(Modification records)

────

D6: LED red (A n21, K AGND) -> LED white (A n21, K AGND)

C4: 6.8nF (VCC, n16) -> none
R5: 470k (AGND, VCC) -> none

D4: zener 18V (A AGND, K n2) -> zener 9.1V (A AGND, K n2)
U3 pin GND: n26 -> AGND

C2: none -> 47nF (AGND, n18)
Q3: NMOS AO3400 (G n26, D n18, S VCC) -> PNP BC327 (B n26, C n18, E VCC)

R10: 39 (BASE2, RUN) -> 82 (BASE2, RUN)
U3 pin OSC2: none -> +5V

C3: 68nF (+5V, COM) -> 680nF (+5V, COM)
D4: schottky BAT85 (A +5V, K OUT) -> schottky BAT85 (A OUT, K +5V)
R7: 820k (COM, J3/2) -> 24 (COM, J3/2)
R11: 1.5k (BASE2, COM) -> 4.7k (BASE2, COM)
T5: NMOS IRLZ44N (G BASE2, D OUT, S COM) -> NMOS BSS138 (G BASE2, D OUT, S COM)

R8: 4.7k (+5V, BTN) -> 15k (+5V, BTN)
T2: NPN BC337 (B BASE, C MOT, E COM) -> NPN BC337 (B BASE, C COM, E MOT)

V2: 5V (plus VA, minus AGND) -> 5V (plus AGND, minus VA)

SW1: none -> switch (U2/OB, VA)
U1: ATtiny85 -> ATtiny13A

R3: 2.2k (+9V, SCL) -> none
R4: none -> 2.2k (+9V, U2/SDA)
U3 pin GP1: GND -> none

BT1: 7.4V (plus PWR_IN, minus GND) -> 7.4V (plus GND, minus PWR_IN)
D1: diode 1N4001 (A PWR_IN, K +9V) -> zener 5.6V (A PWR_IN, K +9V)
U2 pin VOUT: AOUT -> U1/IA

────

— TASK STATEMENT —
Your response should consist of the records, printed exactly.

— RESPONSE FOR THIS EXERCISE —
D6: LED red (A n21, K AGND) -> LED white (A n21, K AGND)

C4: 6.8nF (VCC, n16) -> none
R5: 470k (AGND, VCC) -> none

D4: zener 18V (A AGND, K n2) -> zener 9.1V (A AGND, K n2)
U3 pin GND: n26 -> AGND

C2: none -> 47nF (AGND, n18)
Q3: NMOS AO3400 (G n26, D n18, S VCC) -> PNP BC327 (B n26, C n18, E VCC)

R10: 39 (BASE2, RUN) -> 82 (BASE2, RUN)
U3 pin OSC2: none -> +5V

C3: 68nF (+5V, COM) -> 680nF (+5V, COM)
D4: schottky BAT85 (A +5V, K OUT) -> schottky BAT85 (A OUT, K +5V)
R7: 820k (COM, J3/2) -> 24 (COM, J3/2)
R11: 1.5k (BASE2, COM) -> 4.7k (BASE2, COM)
T5: NMOS IRLZ44N (G BASE2, D OUT, S COM) -> NMOS BSS138 (G BASE2, D OUT, S COM)

R8: 4.7k (+5V, BTN) -> 15k (+5V, BTN)
T2: NPN BC337 (B BASE, C MOT, E COM) -> NPN BC337 (B BASE, C COM, E MOT)

V2: 5V (plus VA, minus AGND) -> 5V (plus AGND, minus VA)

SW1: none -> switch (U2/OB, VA)
U1: ATtiny85 -> ATtiny13A

R3: 2.2k (+9V, SCL) -> none
R4: none -> 2.2k (+9V, U2/SDA)
U3 pin GP1: GND -> none

BT1: 7.4V (plus PWR_IN, minus GND) -> 7.4V (plus GND, minus PWR_IN)
D1: diode 1N4001 (A PWR_IN, K +9V) -> zener 5.6V (A PWR_IN, K +9V)
U2 pin VOUT: AOUT -> U1/IA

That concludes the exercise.